#### Your assignment:
Within the records below, find each line that holds the string "STEPPER", then copy it.

Start of Available data

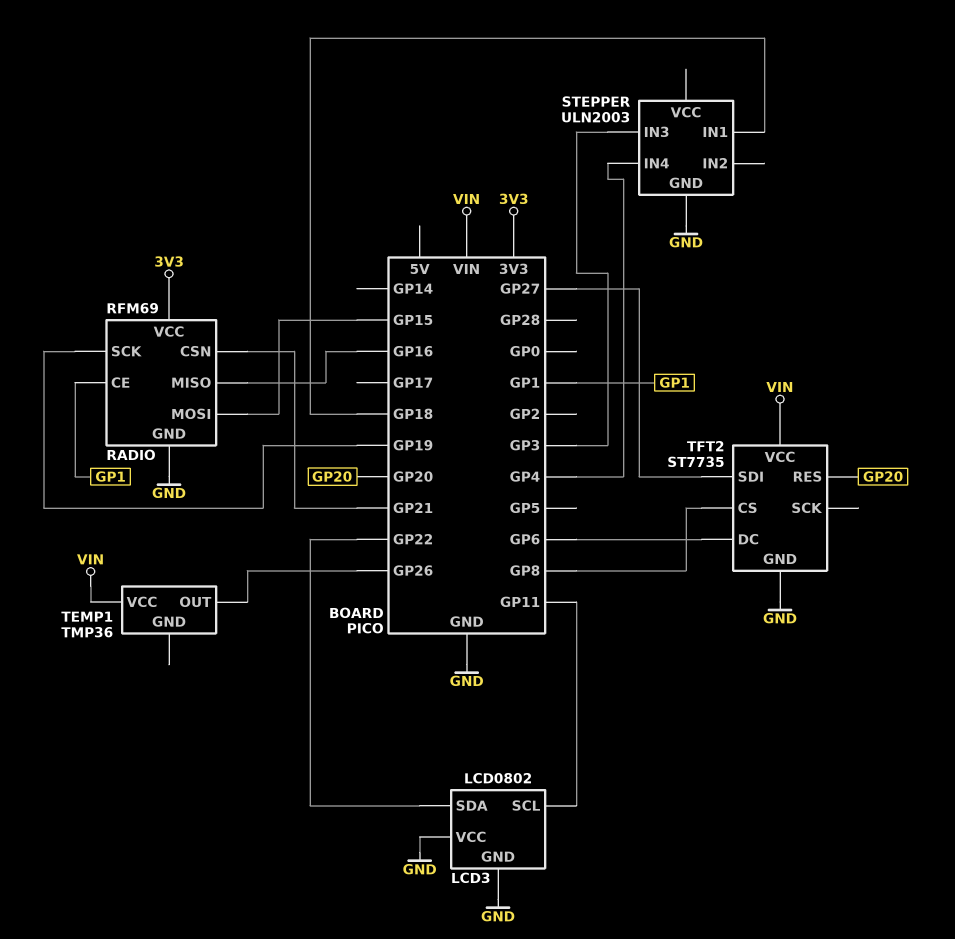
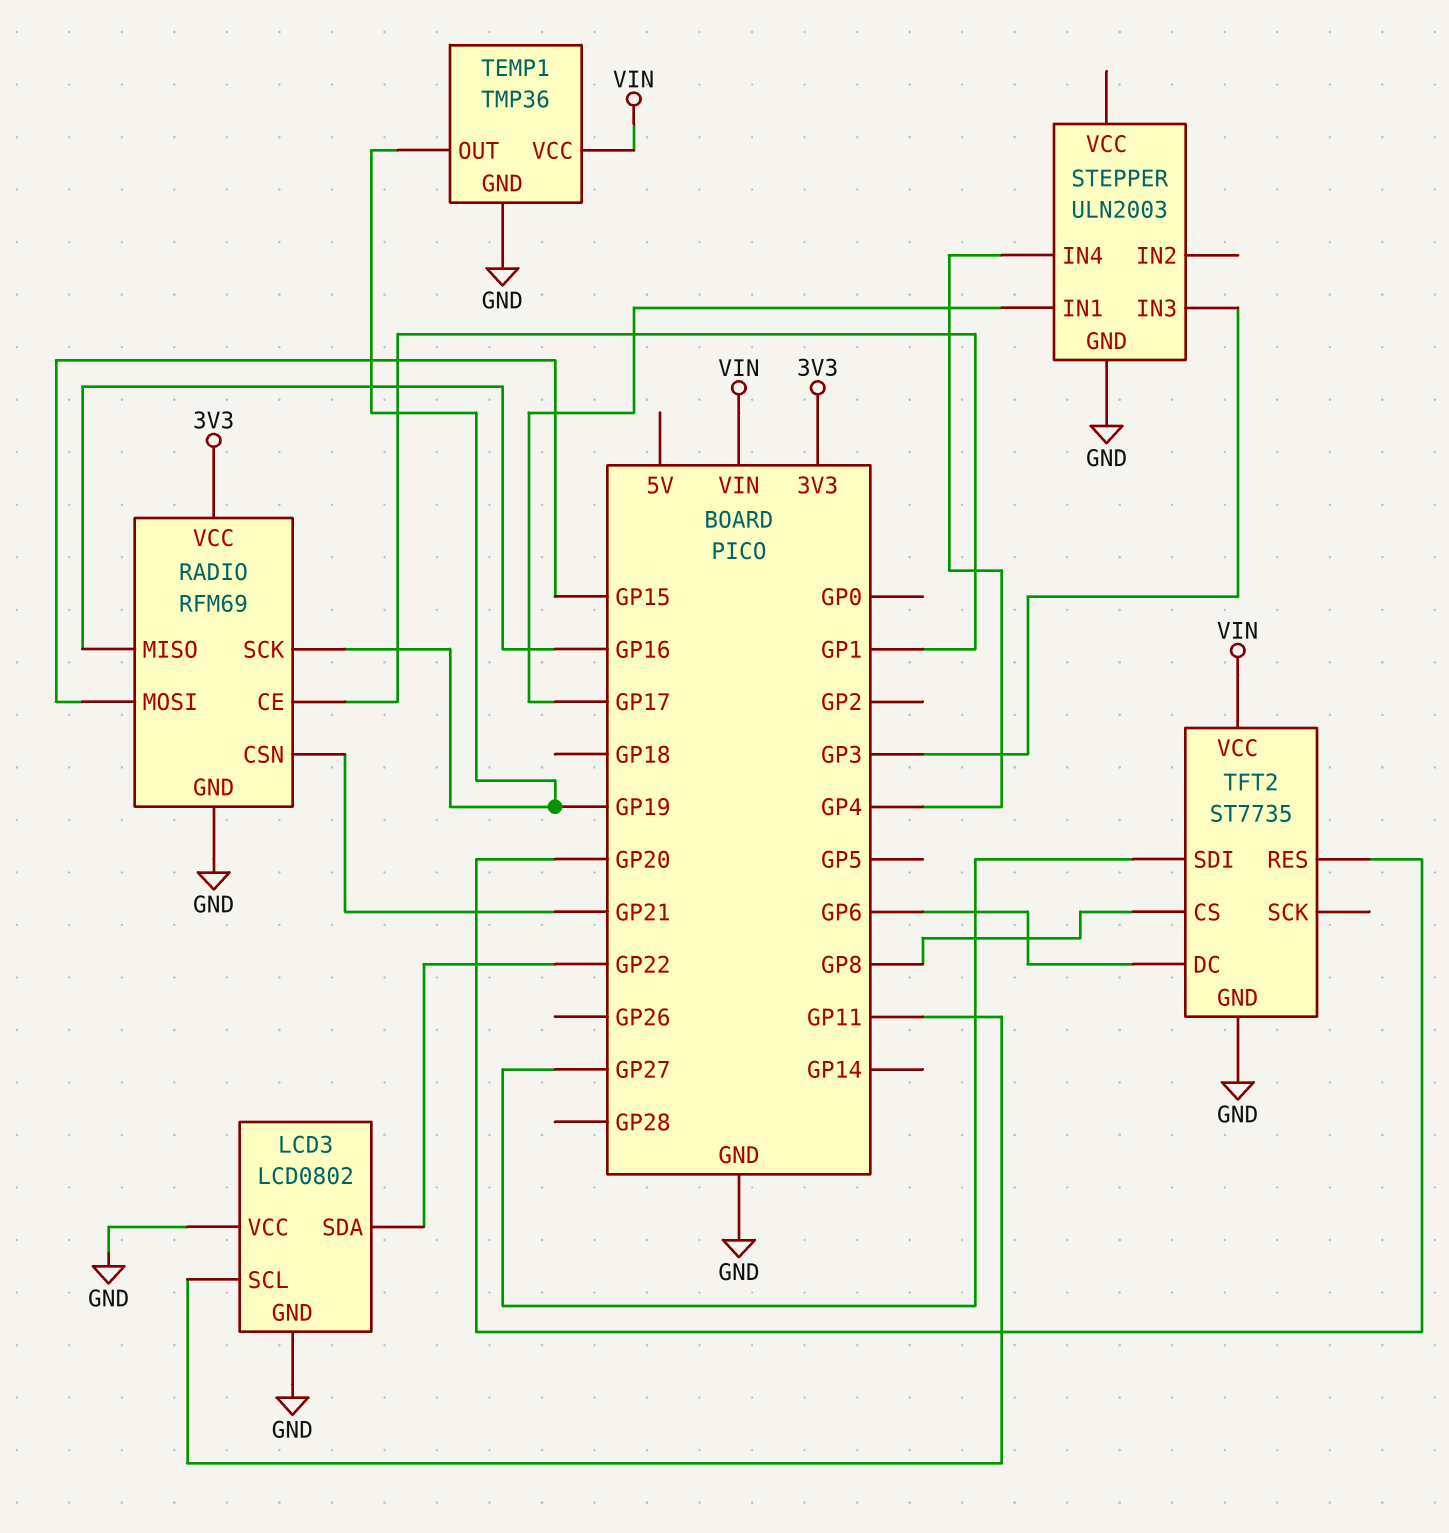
STEPPER pin IN1: GP18 -> GP17
TEMP1 pin GND: none -> GND
TEMP1 pin OUT: GP26 -> GP19

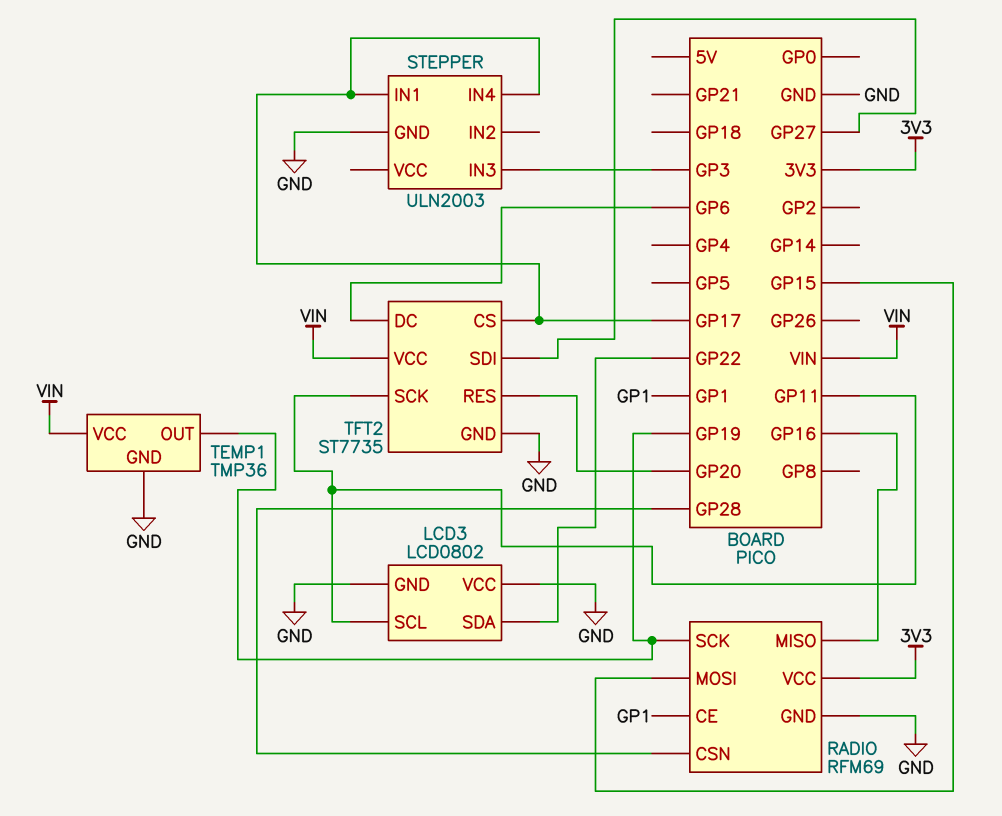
RADIO pin CSN: GP21 -> GP28
STEPPER pin IN4: GP4 -> GP17
TFT2 pin CS: GP8 -> GP17
TFT2 pin SCK: none -> GP11

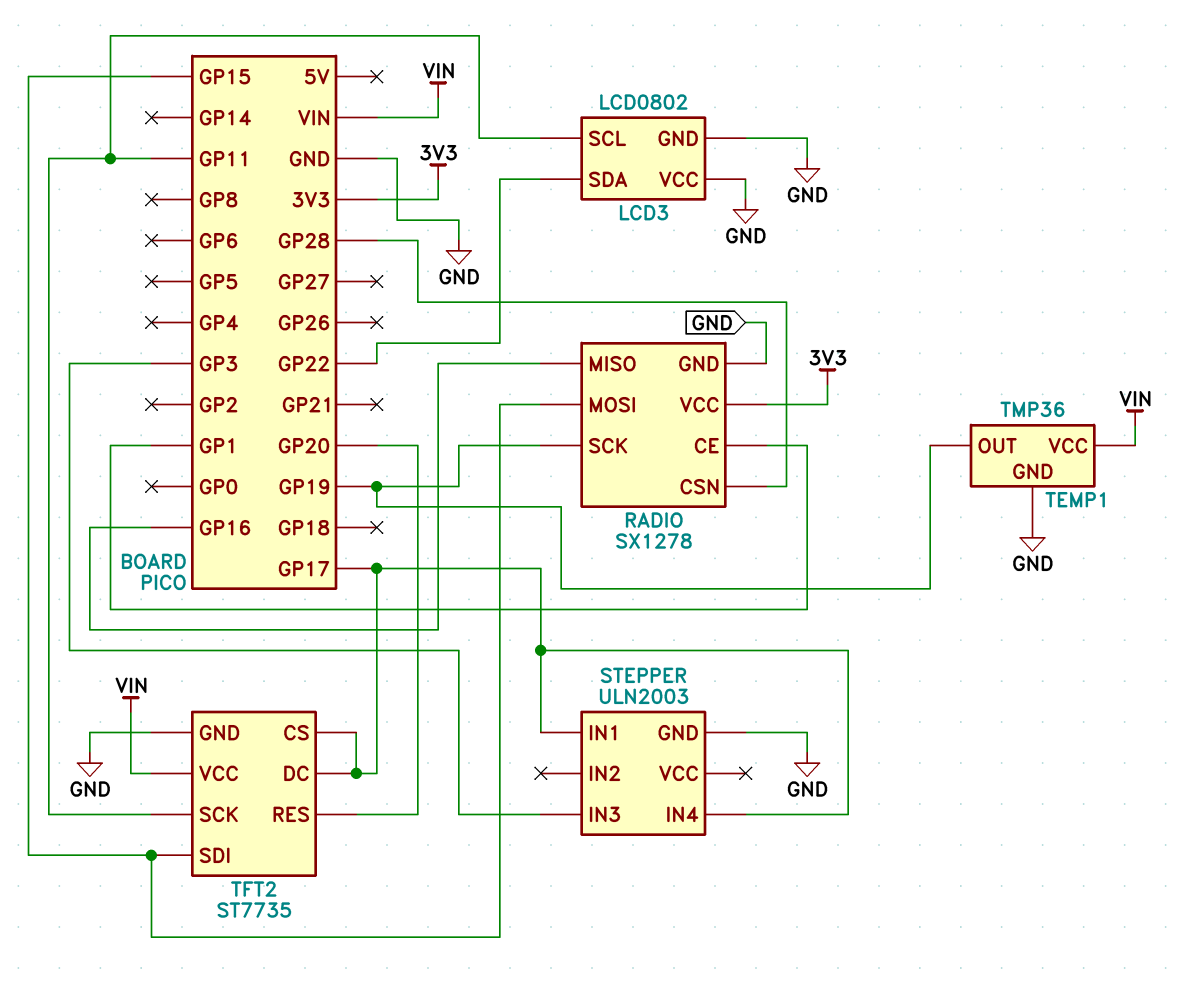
RADIO: RFM69 -> SX1278
TFT2 pin DC: GP6 -> GP17
TFT2 pin SDI: GP27 -> GP15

End of Available data

#### Output for this task:
STEPPER pin IN1: GP18 -> GP17
STEPPER pin IN4: GP4 -> GP17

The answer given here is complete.